## Data to use
== Segment start ==

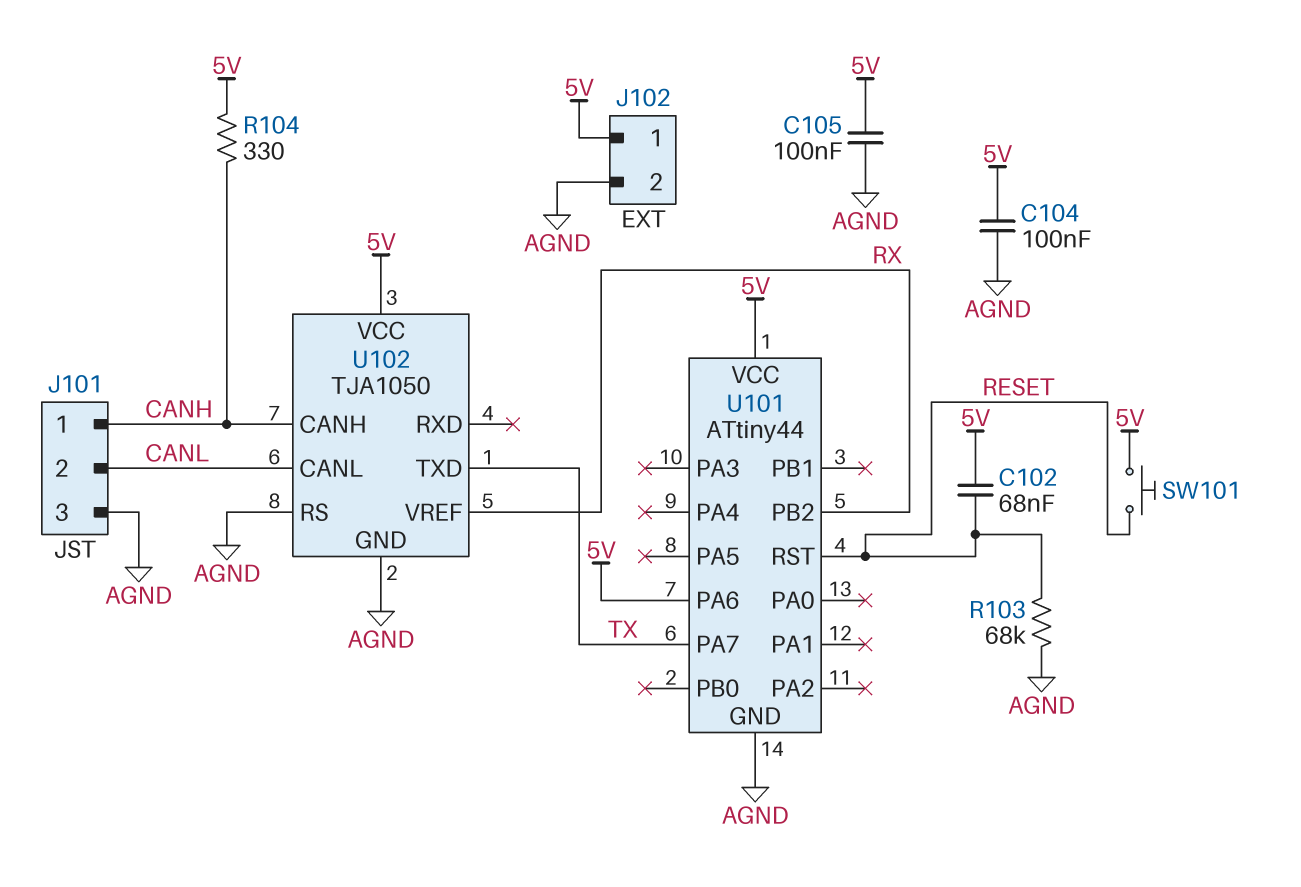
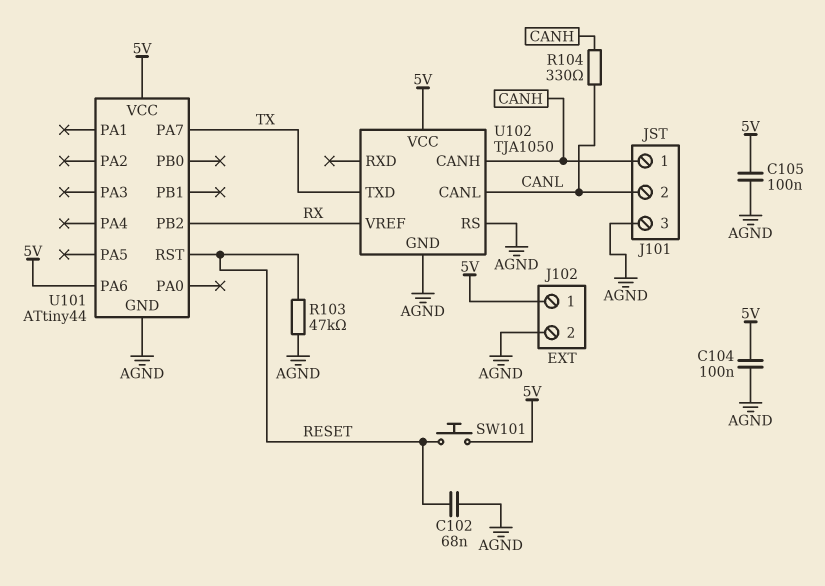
C102: 68nF (5V, RESET) -> 68nF (AGND, RESET)
R103: 68k (AGND, RESET) -> 47k (AGND, RESET)
R104: 330 (5V, CANH) -> 330 (CANH, CANL)

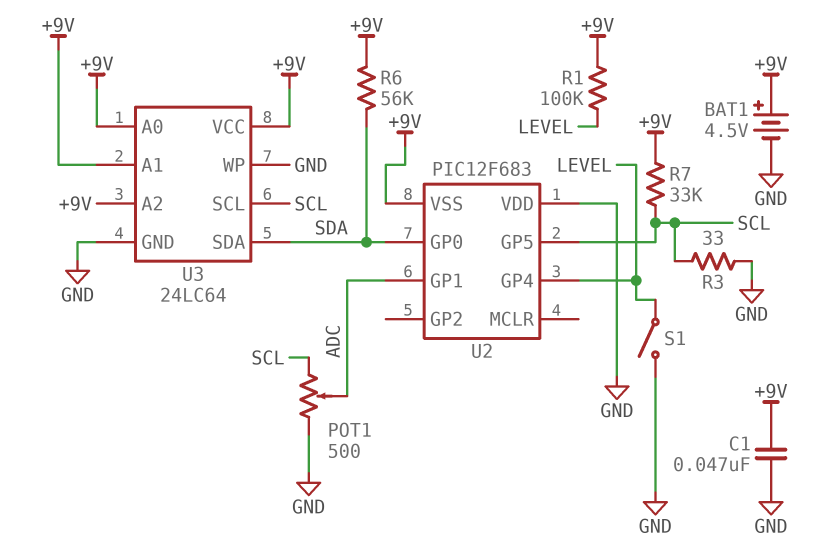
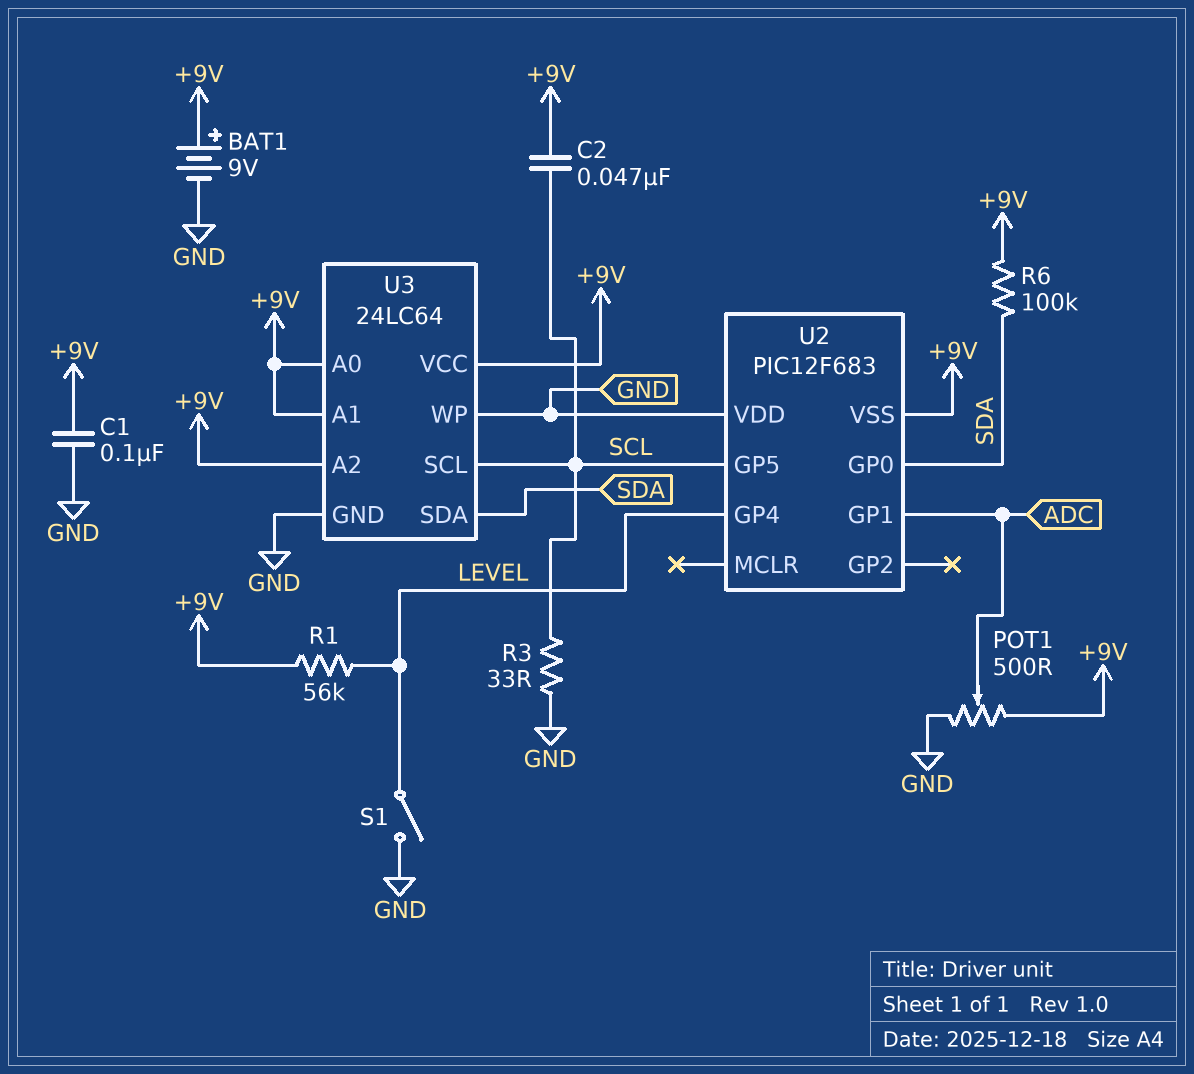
BAT1: 4.5V (plus +9V, minus GND) -> 9V (plus +9V, minus GND)
C1: 47nF (+9V, GND) -> 100nF (+9V, GND)
C2: none -> 47nF (+9V, SCL)
POT1: 500 (GND, SCL, wiper ADC) -> 500 (+9V, GND, wiper ADC)
R1: 100k (+9V, LEVEL) -> 56k (+9V, LEVEL)
R6: 56k (+9V, SDA) -> 100k (+9V, SDA)
R7: 33k (+9V, SCL) -> none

== Segment end ==

## Task brief
Write out the lines from the one containing "BAT1: 4.5V (plus" through the last line of the records above. Include both of those lines and nothing else.

## Your solution
BAT1: 4.5V (plus +9V, minus GND) -> 9V (plus +9V, minus GND)
C1: 47nF (+9V, GND) -> 100nF (+9V, GND)
C2: none -> 47nF (+9V, SCL)
POT1: 500 (GND, SCL, wiper ADC) -> 500 (+9V, GND, wiper ADC)
R1: 100k (+9V, LEVEL) -> 56k (+9V, LEVEL)
R6: 56k (+9V, SDA) -> 100k (+9V, SDA)
R7: 33k (+9V, SCL) -> none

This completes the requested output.